▶ **Task to complete**: Each line below containing the word "none" needs to be shown.

======== Information provided

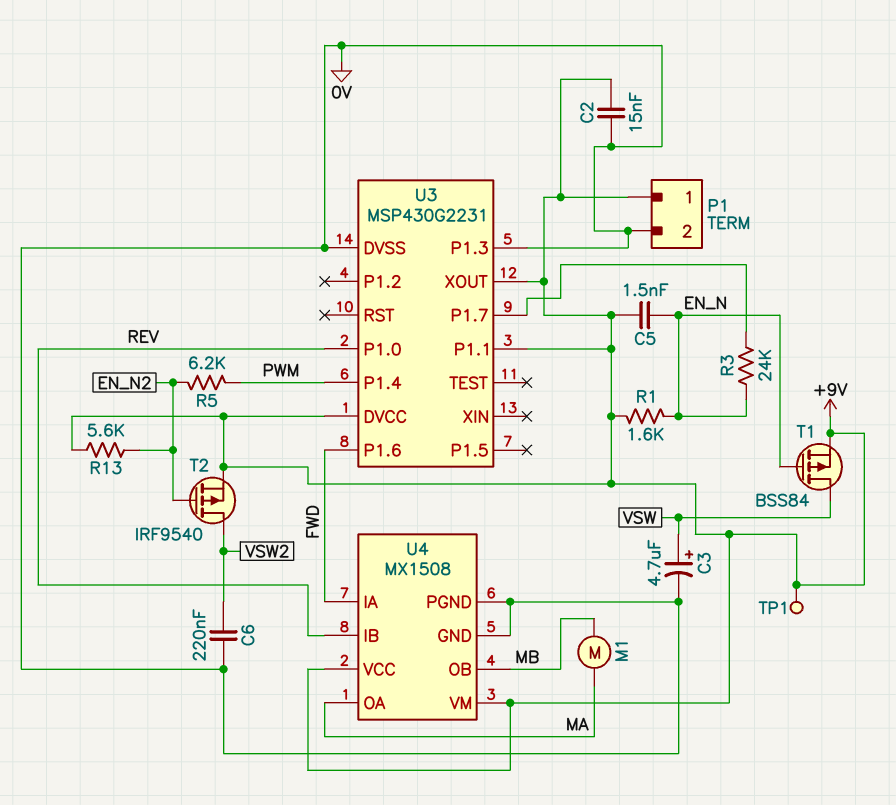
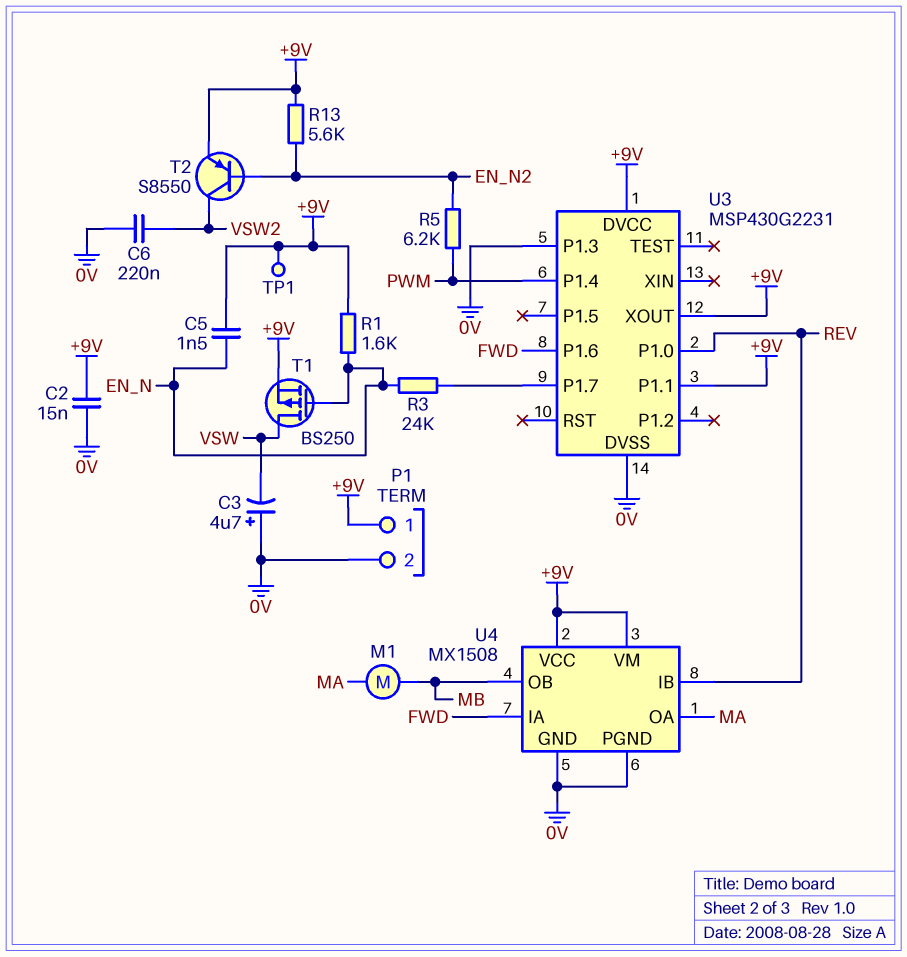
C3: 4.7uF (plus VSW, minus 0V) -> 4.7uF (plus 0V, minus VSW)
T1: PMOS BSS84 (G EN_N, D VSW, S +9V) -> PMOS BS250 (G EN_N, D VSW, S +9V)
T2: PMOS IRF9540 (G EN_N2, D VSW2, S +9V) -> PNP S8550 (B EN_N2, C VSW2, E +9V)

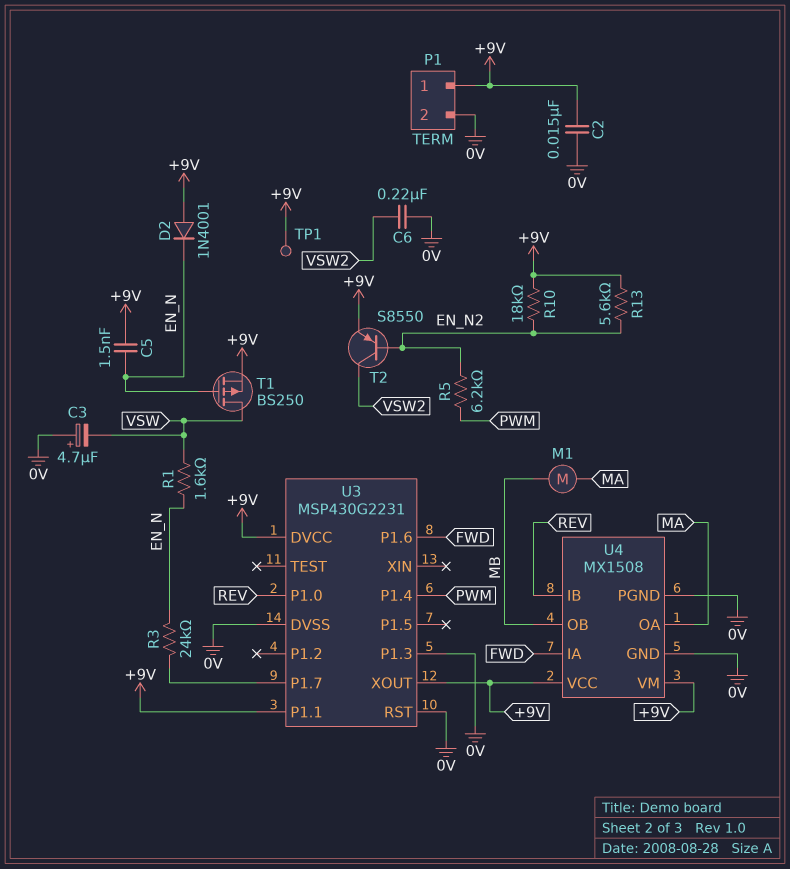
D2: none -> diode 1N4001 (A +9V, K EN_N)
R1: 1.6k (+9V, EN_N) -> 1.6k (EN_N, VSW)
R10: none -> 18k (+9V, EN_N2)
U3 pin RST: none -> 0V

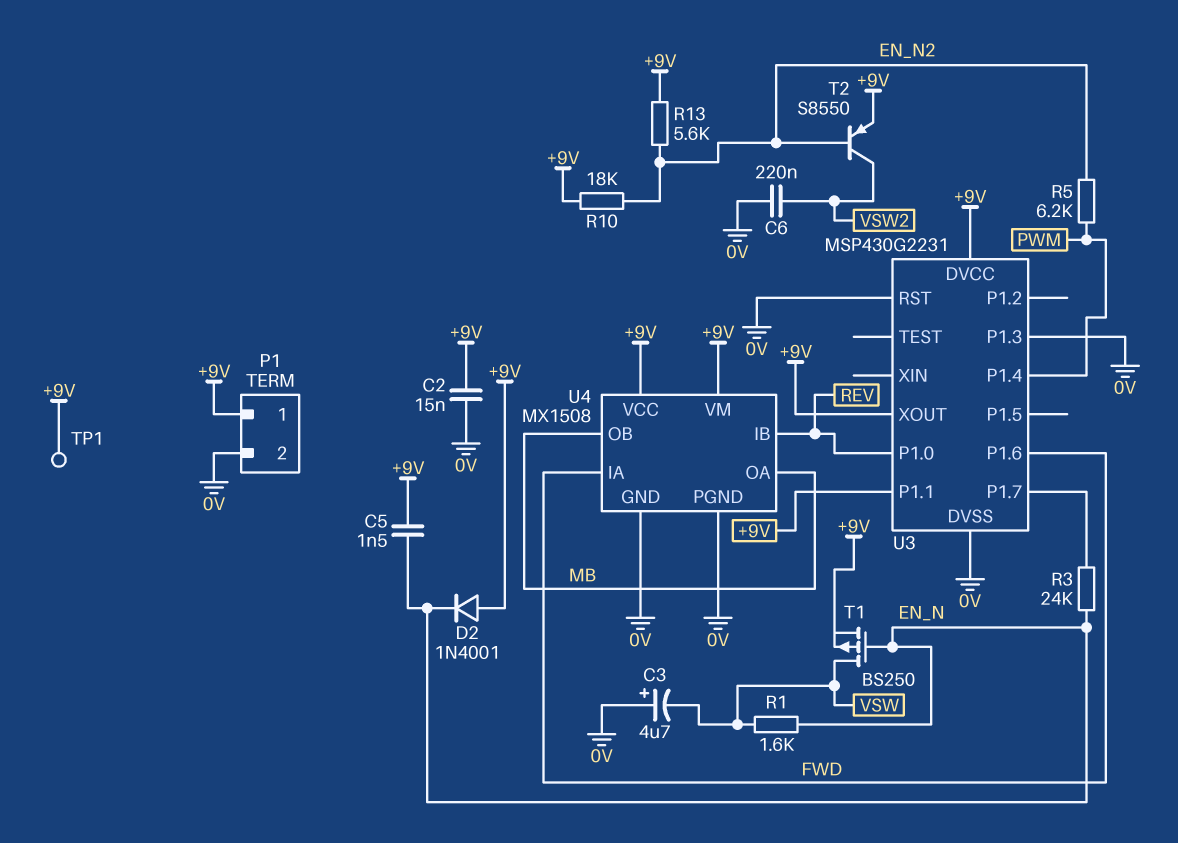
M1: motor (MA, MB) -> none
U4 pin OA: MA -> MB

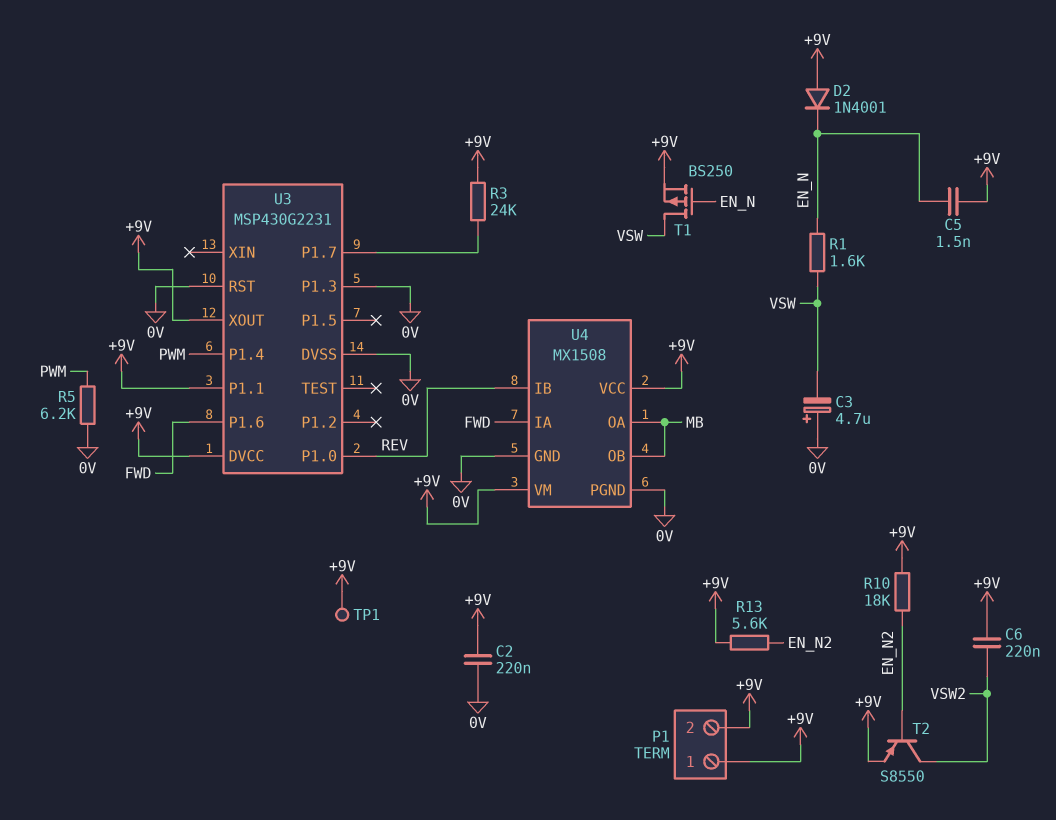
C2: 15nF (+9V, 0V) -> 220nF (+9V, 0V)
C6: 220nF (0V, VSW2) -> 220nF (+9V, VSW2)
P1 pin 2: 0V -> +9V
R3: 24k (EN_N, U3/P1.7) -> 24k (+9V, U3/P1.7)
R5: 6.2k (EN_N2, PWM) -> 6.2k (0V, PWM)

================

▶ **Response**:
D2: none -> diode 1N4001 (A +9V, K EN_N)
R10: none -> 18k (+9V, EN_N2)
U3 pin RST: none -> 0V
M1: motor (MA, MB) -> none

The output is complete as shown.